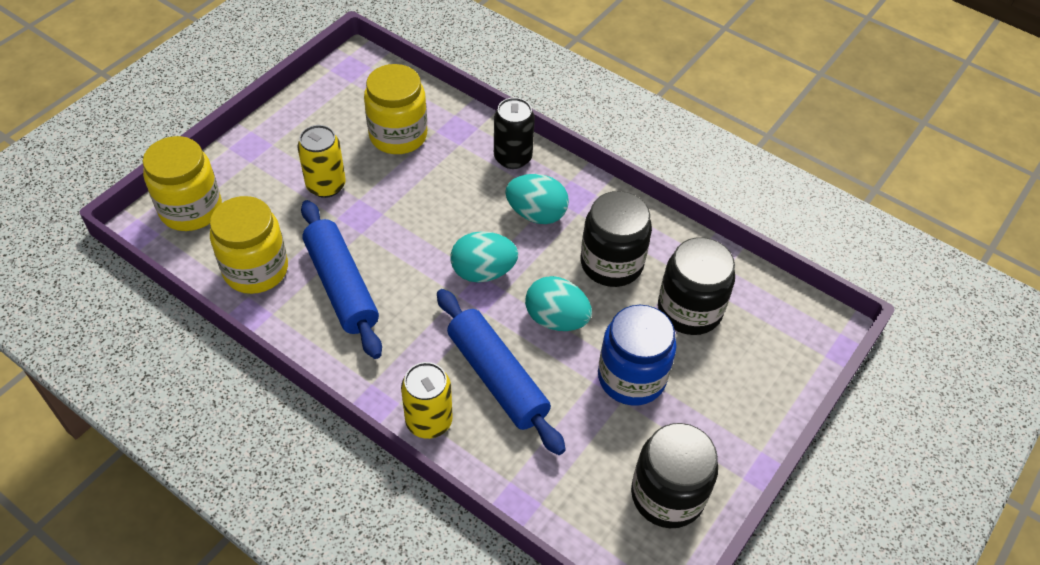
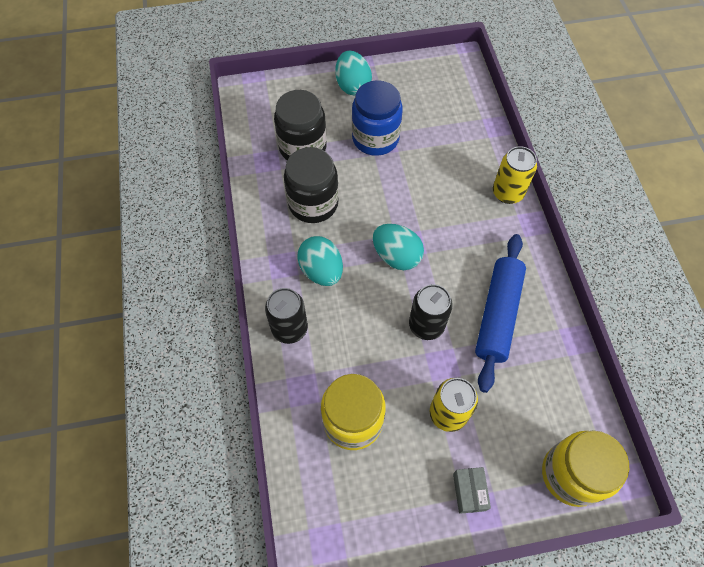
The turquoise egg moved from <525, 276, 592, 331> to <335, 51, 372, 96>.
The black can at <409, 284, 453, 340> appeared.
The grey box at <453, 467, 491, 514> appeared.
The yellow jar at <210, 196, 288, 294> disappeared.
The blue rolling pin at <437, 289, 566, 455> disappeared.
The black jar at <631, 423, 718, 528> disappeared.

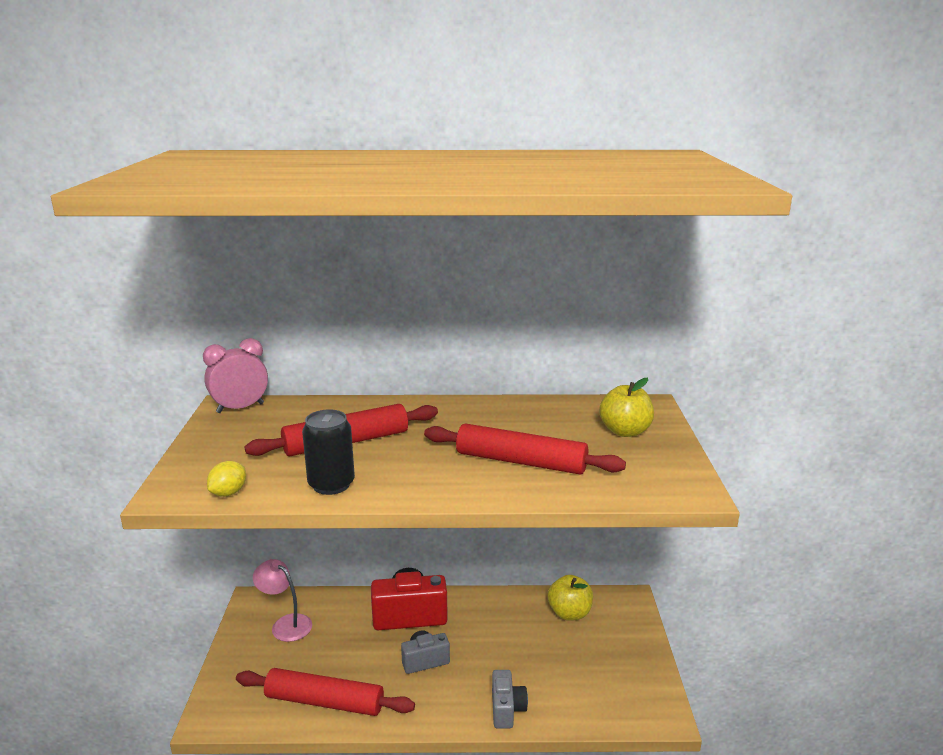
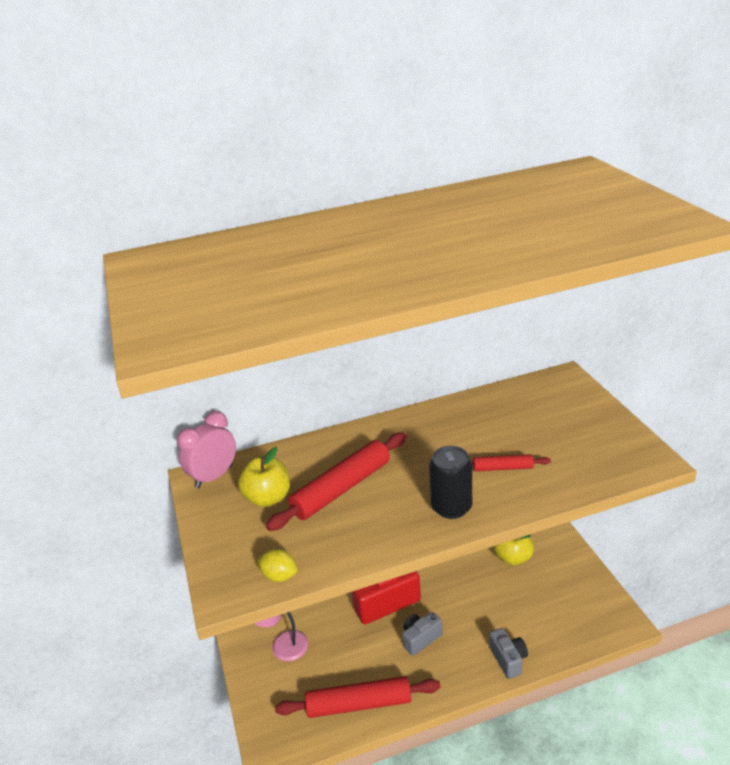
The yellow apple moved from <599, 378, 654, 437> to <238, 447, 290, 507>.
The yellow lemon at <207, 461, 246, 497> turned 75 degrees counterclockwise.
The black can moved from <302, 410, 355, 495> to <429, 446, 472, 519>.
The red rolling pin at <424, 423, 626, 474> changed to 0.51 times the size.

____________________

▶ **PROBLEM TO WORK ON**
Copy exactly, with no pictures, the lines from the line containing "The grey box" through the last line of the records above.

▶ **RESPONSE**
The grey box at <453, 467, 491, 514> appeared.
The yellow jar at <210, 196, 288, 294> disappeared.
The blue rolling pin at <437, 289, 566, 455> disappeared.
The black jar at <631, 423, 718, 528> disappeared.

The yellow apple moved from <599, 378, 654, 437> to <238, 447, 290, 507>.
The yellow lemon at <207, 461, 246, 497> turned 75 degrees counterclockwise.
The black can moved from <302, 410, 355, 495> to <429, 446, 472, 519>.
The red rolling pin at <424, 423, 626, 474> changed to 0.51 times the size.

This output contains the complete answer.